Records START

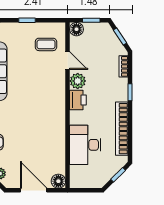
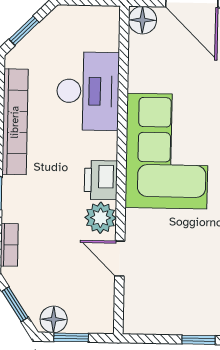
floor lamp: (76, 29) -> (54, 319), moved
coffee table: (46, 44) -> (162, 291), removed
corner sofa: (45, 115) -> (167, 151), added

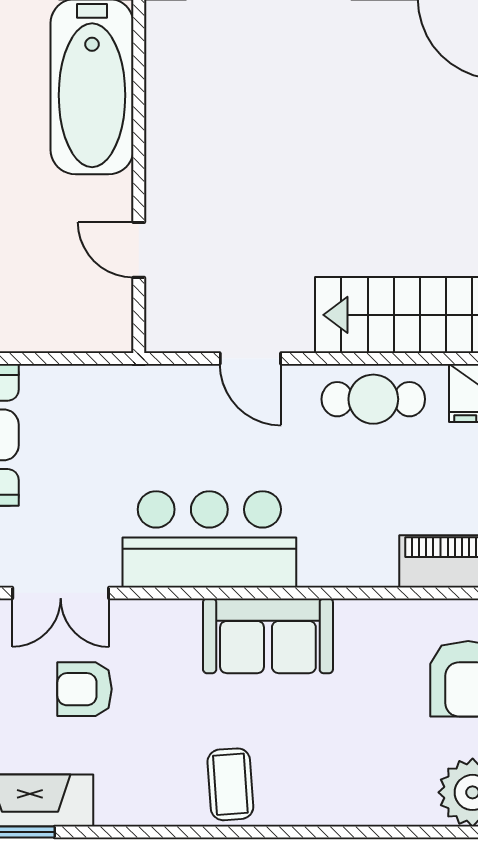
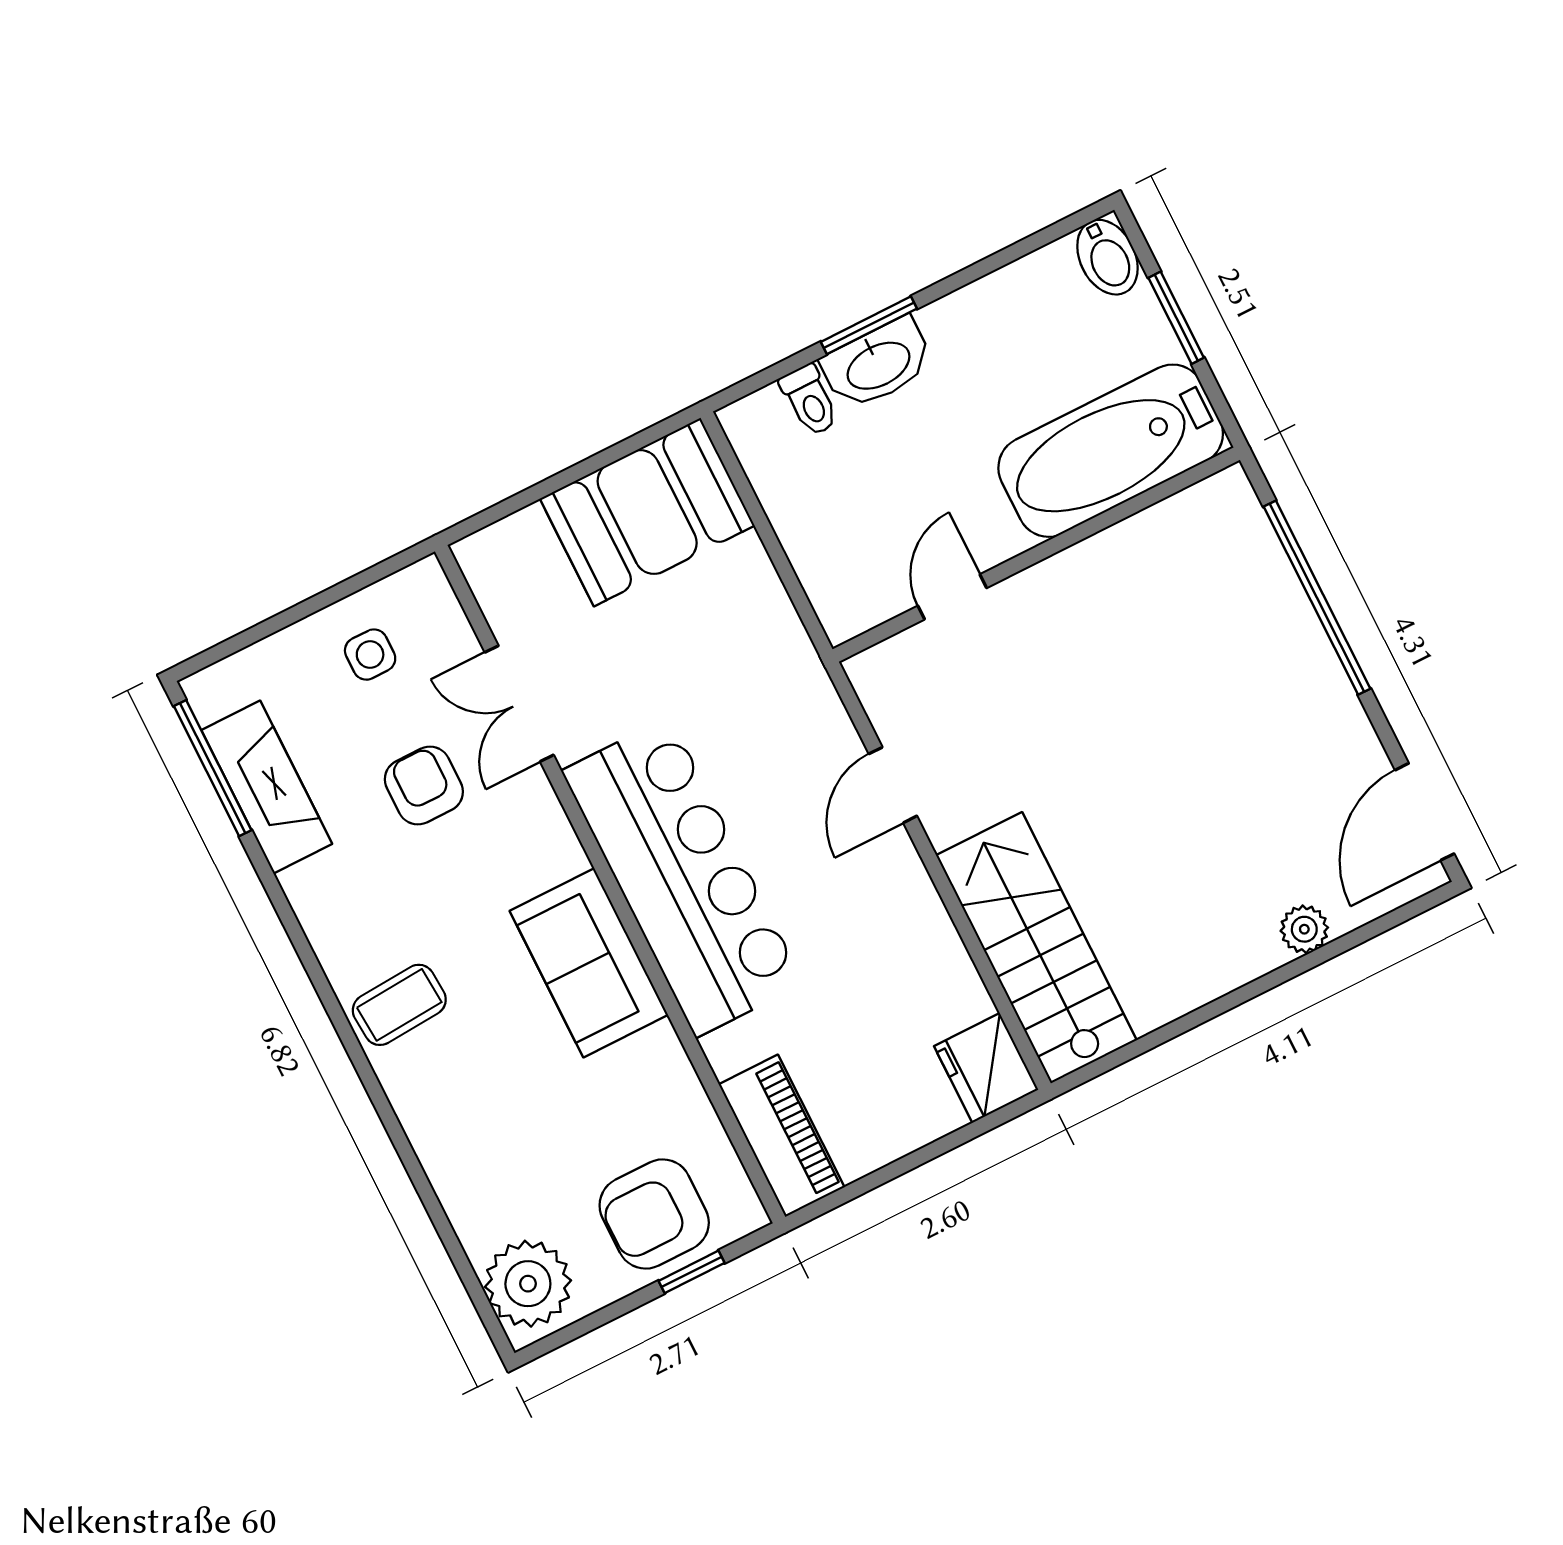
cafe table: (373, 399) -> (917, 947), removed
bar counter: (209, 539) -> (683, 877), width x1.36

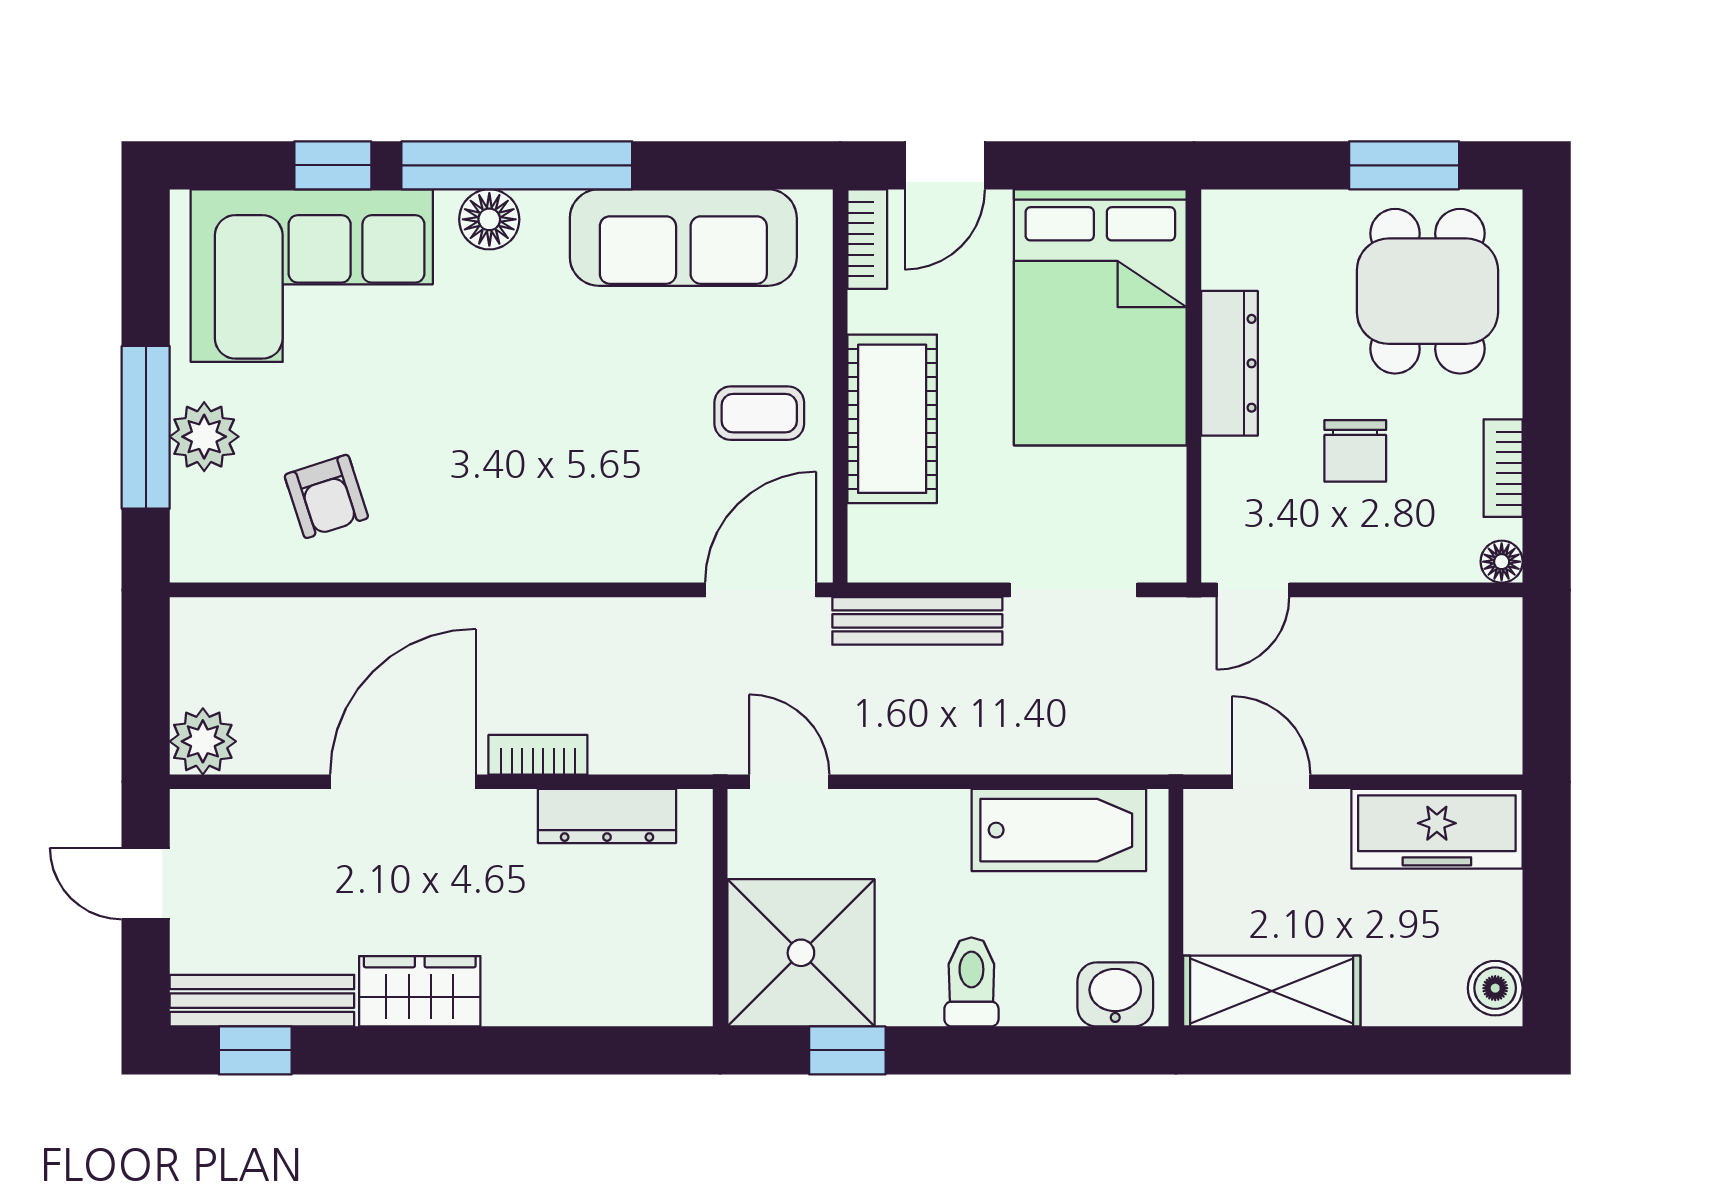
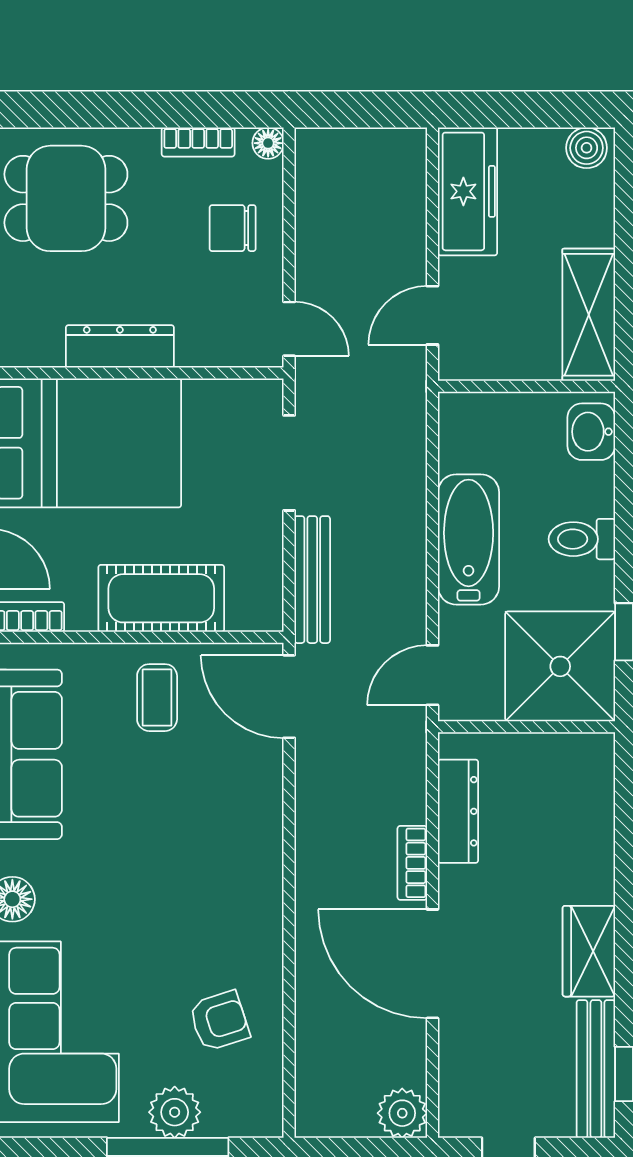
chair: (1355, 451) -> (233, 228), moved, turned 180
bathtub: (1059, 830) -> (469, 539), moved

Records END

Your instructions
Copy out each line of the data exactly as it reads; skip the pictures.

Task response
floor lamp: (76, 29) -> (54, 319), moved
coffee table: (46, 44) -> (162, 291), removed
corner sofa: (45, 115) -> (167, 151), added

cafe table: (373, 399) -> (917, 947), removed
bar counter: (209, 539) -> (683, 877), width x1.36

chair: (1355, 451) -> (233, 228), moved, turned 180
bathtub: (1059, 830) -> (469, 539), moved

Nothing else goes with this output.